◆ **What the task requires**:
The required answer is every line of the data containing the word "hammer".

◆ **Provided data**:
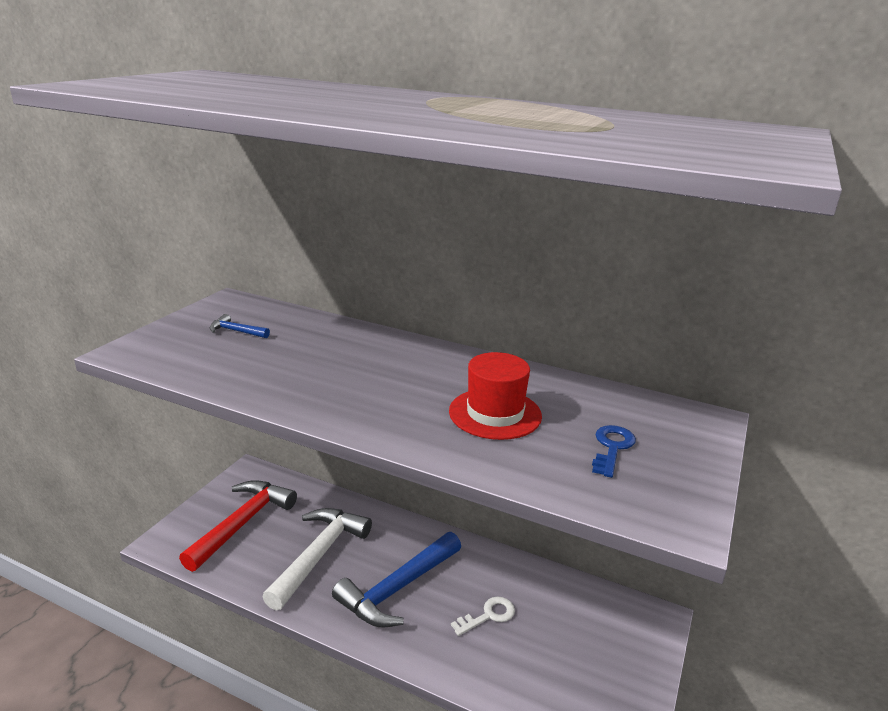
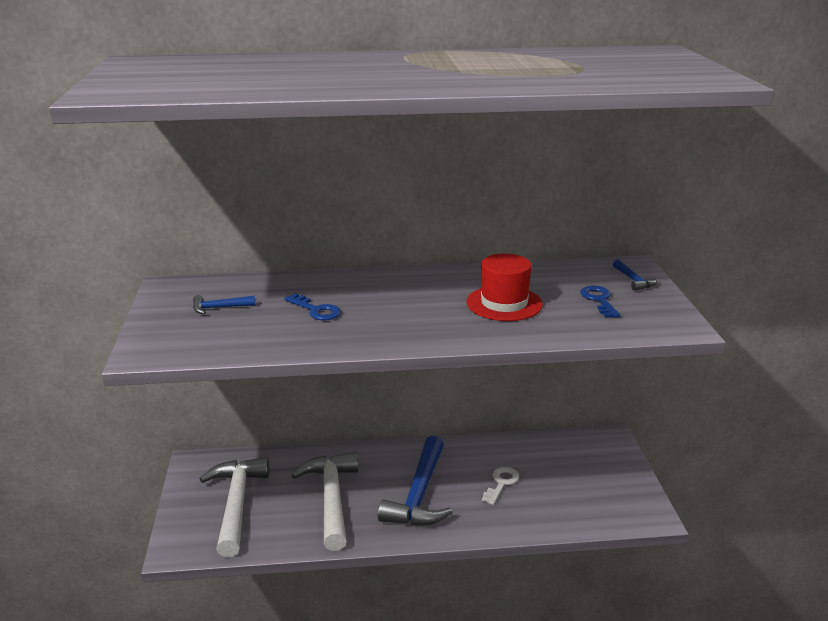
camera: 30 degrees left, 0 degrees up
(242, 523) = (236, 504): red hammer -> white hammer
(307, 359) = (316, 310): none -> blue key
(687, 438) = (633, 280): none -> blue hammer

◆ **Solution for this problem**:
(242, 523) = (236, 504): red hammer -> white hammer
(687, 438) = (633, 280): none -> blue hammer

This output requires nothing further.